__Exercise data__:

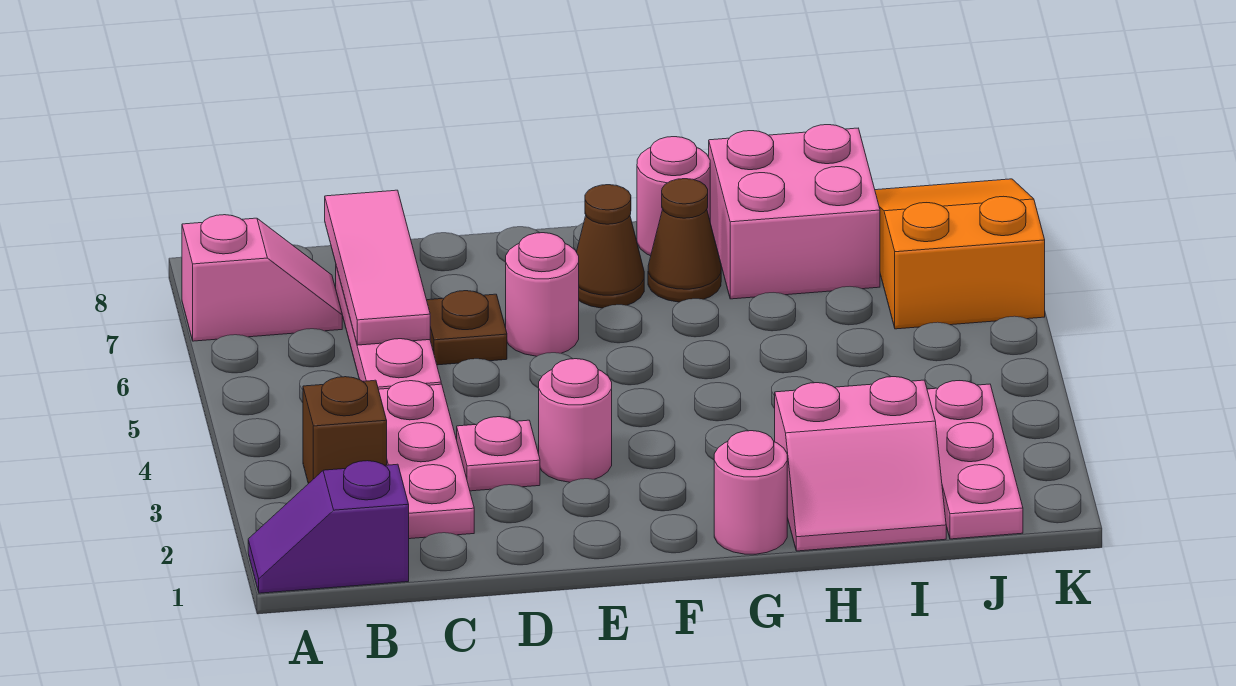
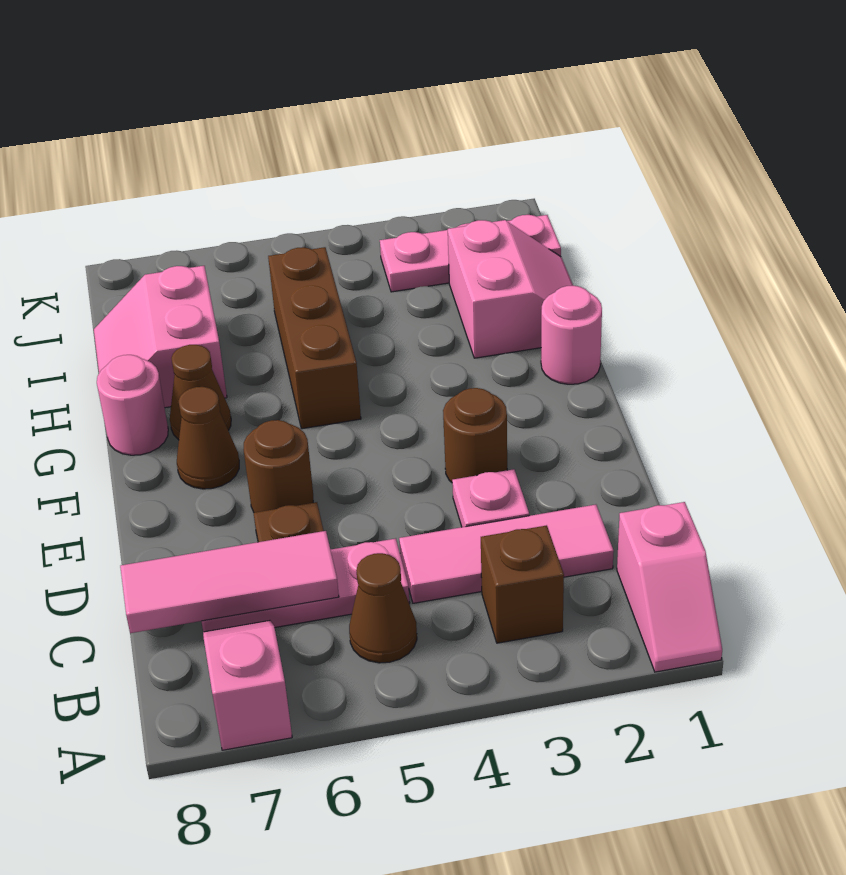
purple 1x2 slope [248,461,409,593] -> pink 1x2 slope [617,502,722,672]
none -> brown 1x1 cone [349,553,417,663]
pink 1x3 plate [379,381,474,539] -> pink 1x3 tile [399,505,614,603]
pink 1x1 round brick [539,359,612,482] -> brown 1x1 round brick [443,388,507,482]
pink 1x1 round brick [506,233,579,356] -> brown 1x1 round brick [243,420,313,513]
none -> brown 1x3 brick [268,247,361,429]
pink 2x2 brick [709,125,880,299] -> pink 2x2 slope [94,266,227,408]
orange 2x3 slope [875,179,1045,329] -> none

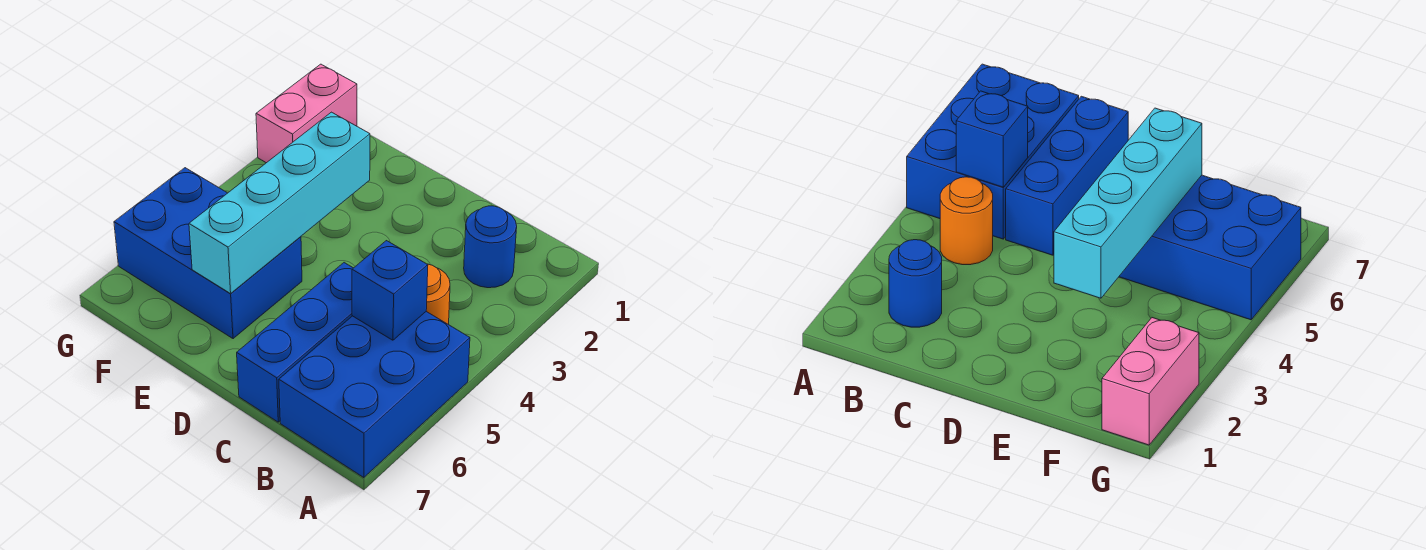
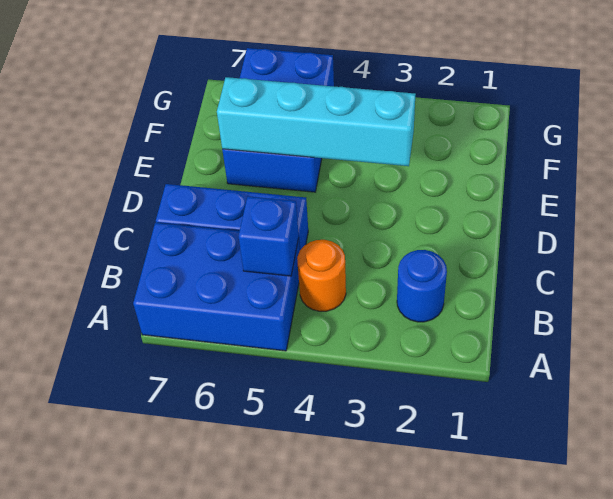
pink 1x2 brick [256,64,357,163] -> none

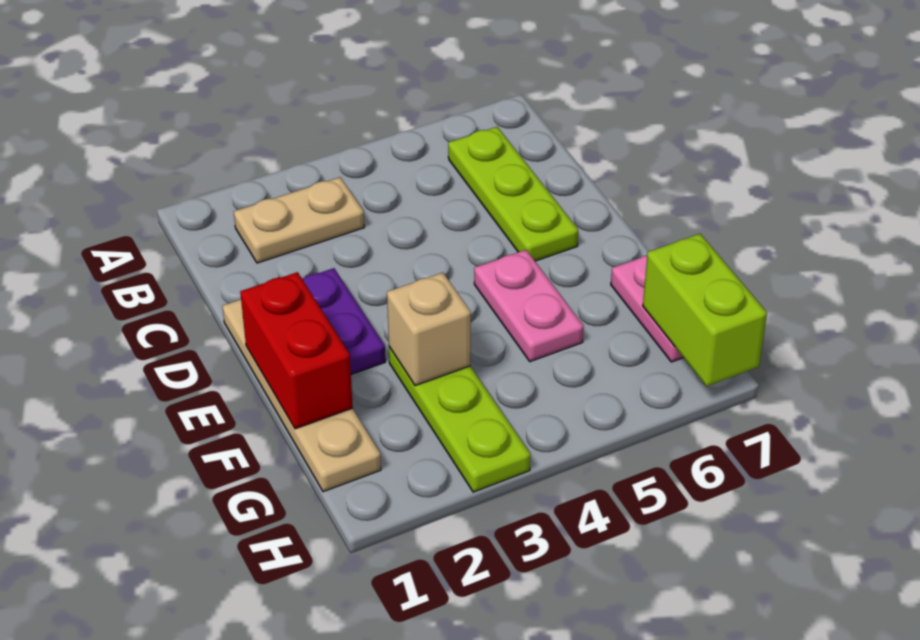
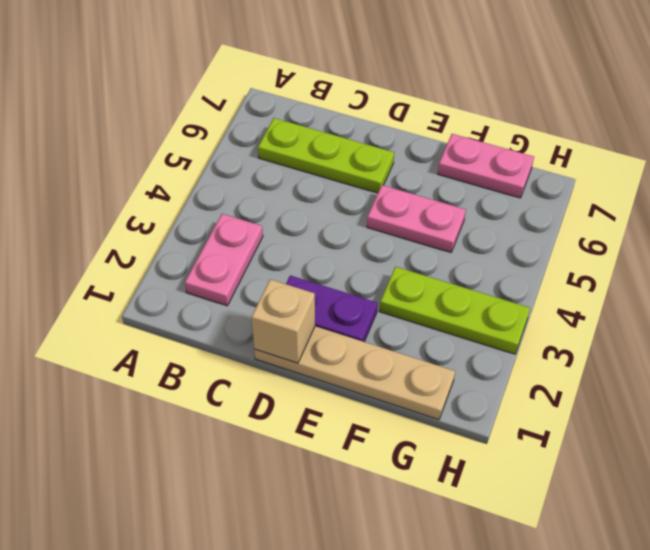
tan 1x2 plate [234,177,364,263] -> pink 1x2 plate [185,214,263,306]
red 1x2 brick [240,272,353,429] -> none
tan 1x1 brick [387,273,471,386] -> tan 1x1 brick moved to [251,279,315,363]
lime 1x2 brick [643,234,767,386] -> none

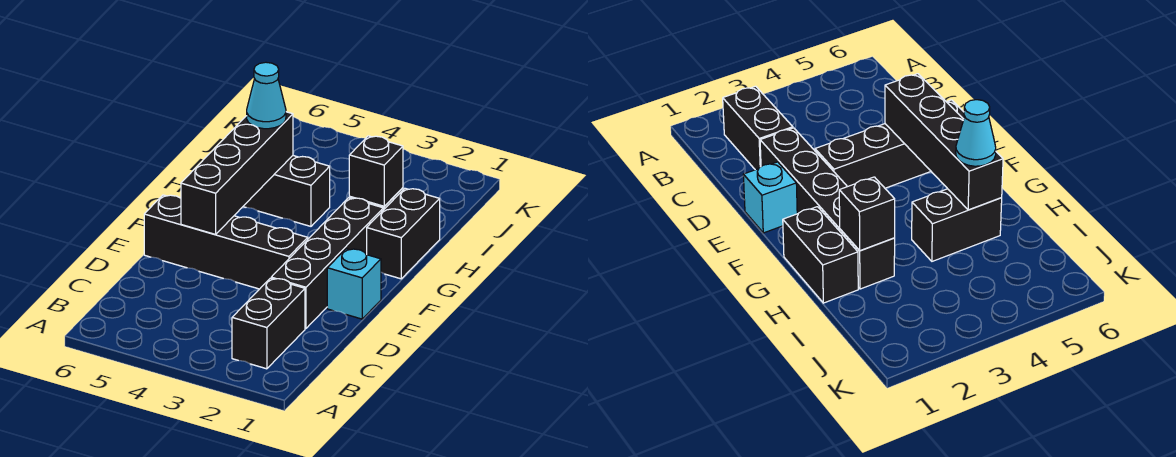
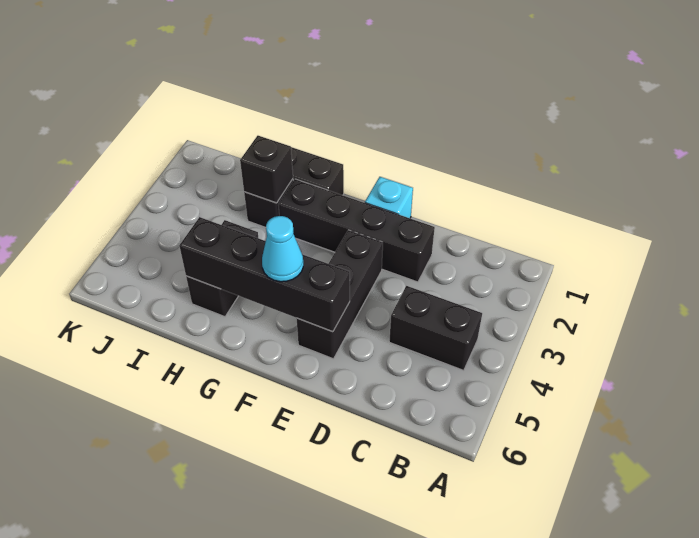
black 1x2 brick [232,278,305,369] -> black 1x2 brick moved to [389,286,482,371]
black 1x4 brick [144,195,308,289] -> black 1x3 brick [296,230,383,359]
cyan 1x1 cone [247,62,286,129] -> cyan 1x1 cone moved to [262,216,303,282]

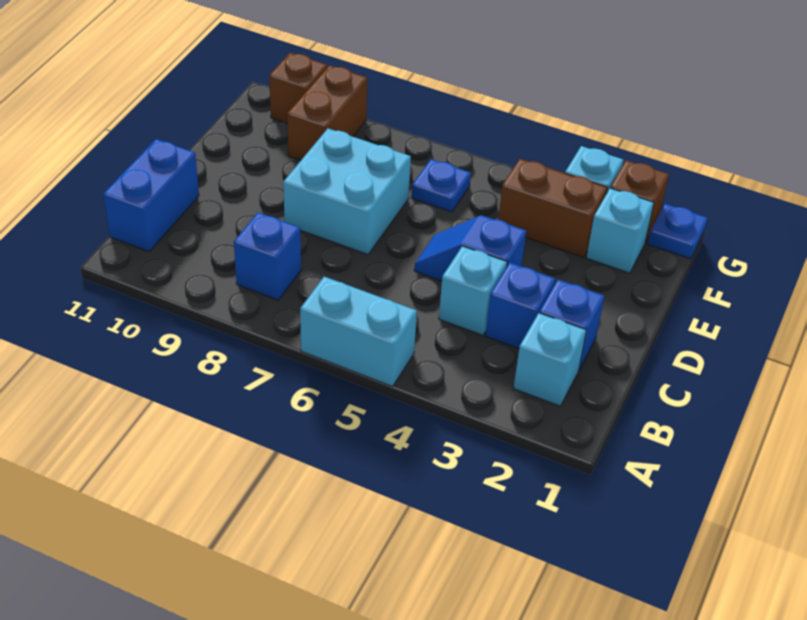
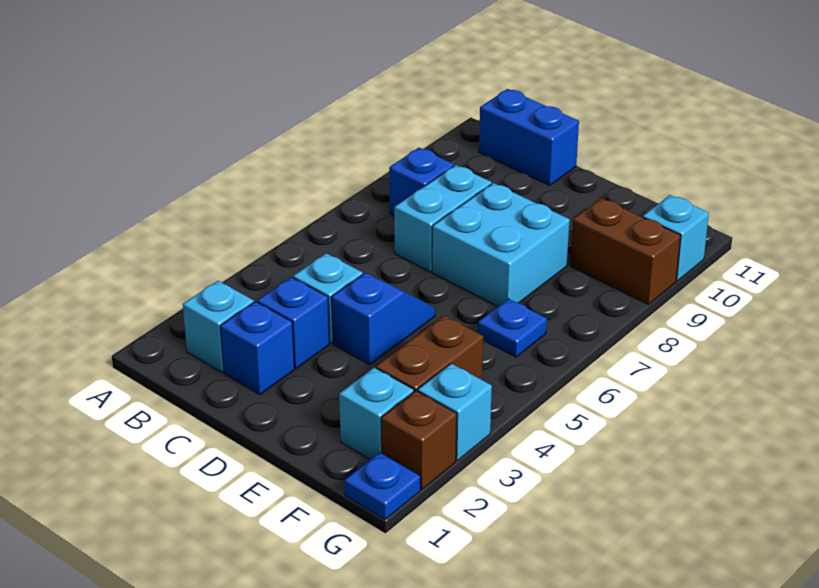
cyan 1x2 brick [300,277,417,386] -> cyan 1x2 brick moved to [394,165,492,272]
brown 1x1 brick [269,53,327,123] -> cyan 1x1 brick [643,195,709,281]

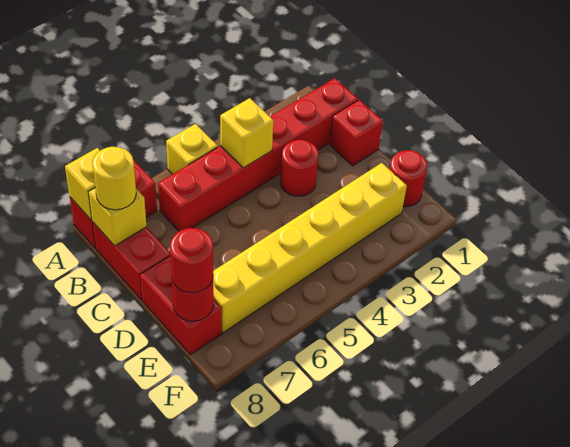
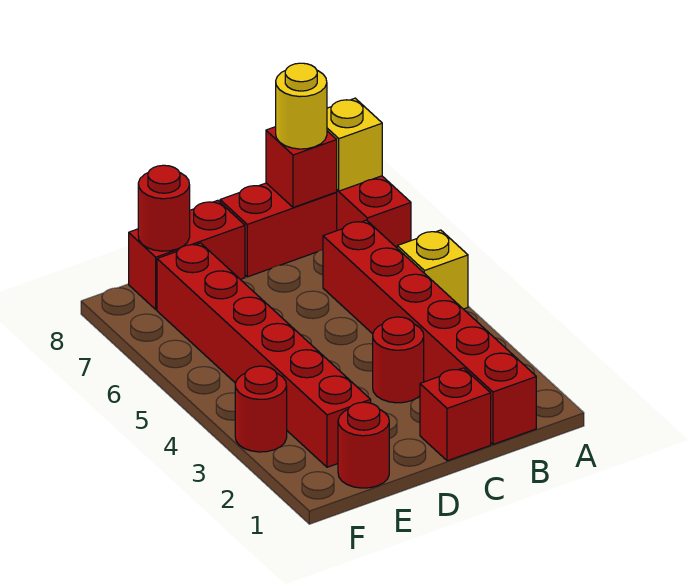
yellow 1x1 brick [220,98,273,168] -> none
yellow 1x1 brick [89,188,146,246] -> red 1x1 brick [266,127,337,207]
yellow 1x6 brick [213,163,407,333] -> red 1x6 brick [157,243,371,467]
red 1x1 round brick [170,228,213,293] -> red 1x1 round brick moved to [235,366,287,452]

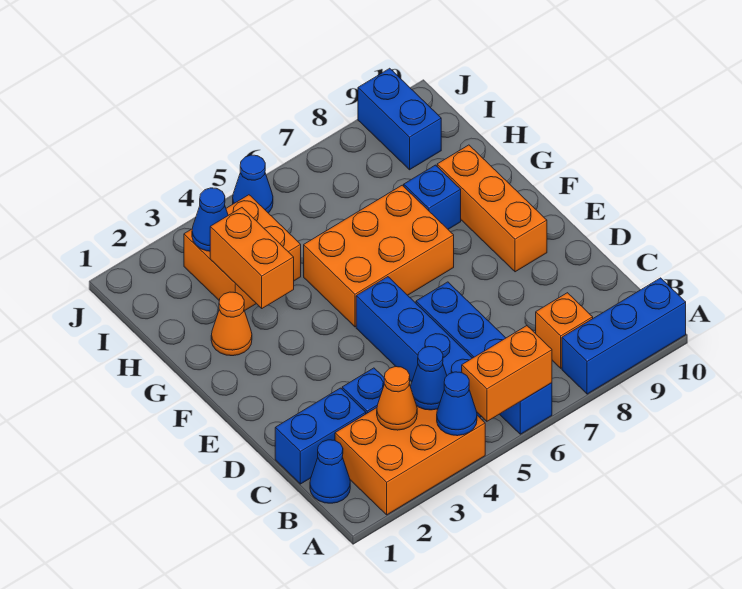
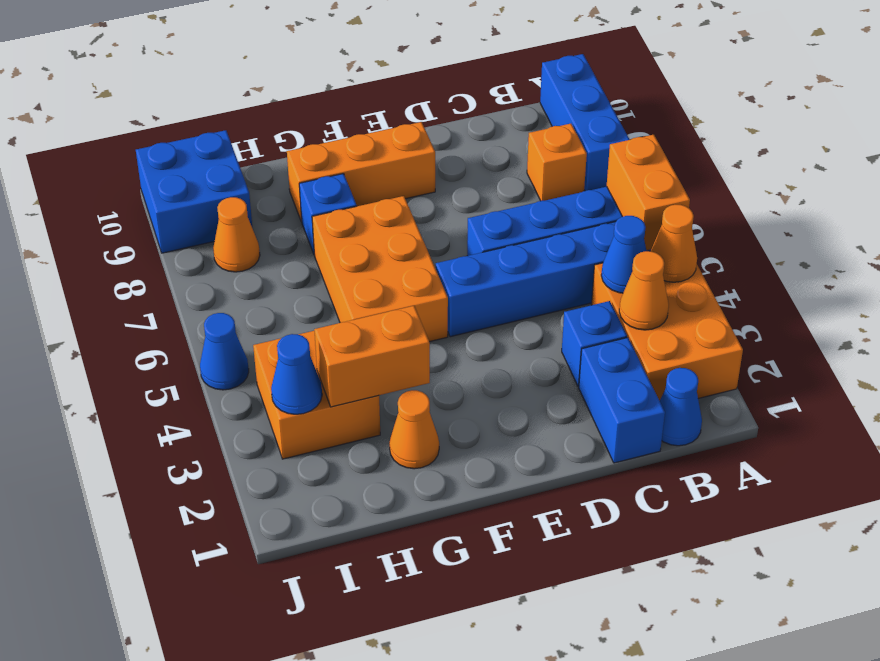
blue 1x1 cone [437,372,477,436] -> orange 1x1 cone [651,205,697,282]
none -> orange 1x1 cone [213,197,260,272]
blue 1x2 brick [358,68,441,170] -> blue 2x2 brick [136,130,252,253]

__Exercise__:
Please output exactly the lines of the data above, from its first line through the line with "cyan 1x2 brick [300,277,417,386]", and nothing else; drop the pictures.

__Solution to this exercise__:
purple 1x2 slope [248,461,409,593] -> pink 1x2 slope [617,502,722,672]
none -> brown 1x1 cone [349,553,417,663]
pink 1x3 plate [379,381,474,539] -> pink 1x3 tile [399,505,614,603]
pink 1x1 round brick [539,359,612,482] -> brown 1x1 round brick [443,388,507,482]
pink 1x1 round brick [506,233,579,356] -> brown 1x1 round brick [243,420,313,513]
none -> brown 1x3 brick [268,247,361,429]
pink 2x2 brick [709,125,880,299] -> pink 2x2 slope [94,266,227,408]
orange 2x3 slope [875,179,1045,329] -> none

pink 1x2 brick [256,64,357,163] -> none

tan 1x2 plate [234,177,364,263] -> pink 1x2 plate [185,214,263,306]
red 1x2 brick [240,272,353,429] -> none
tan 1x1 brick [387,273,471,386] -> tan 1x1 brick moved to [251,279,315,363]
lime 1x2 brick [643,234,767,386] -> none

black 1x2 brick [232,278,305,369] -> black 1x2 brick moved to [389,286,482,371]
black 1x4 brick [144,195,308,289] -> black 1x3 brick [296,230,383,359]
cyan 1x1 cone [247,62,286,129] -> cyan 1x1 cone moved to [262,216,303,282]

cyan 1x2 brick [300,277,417,386] -> cyan 1x2 brick moved to [394,165,492,272]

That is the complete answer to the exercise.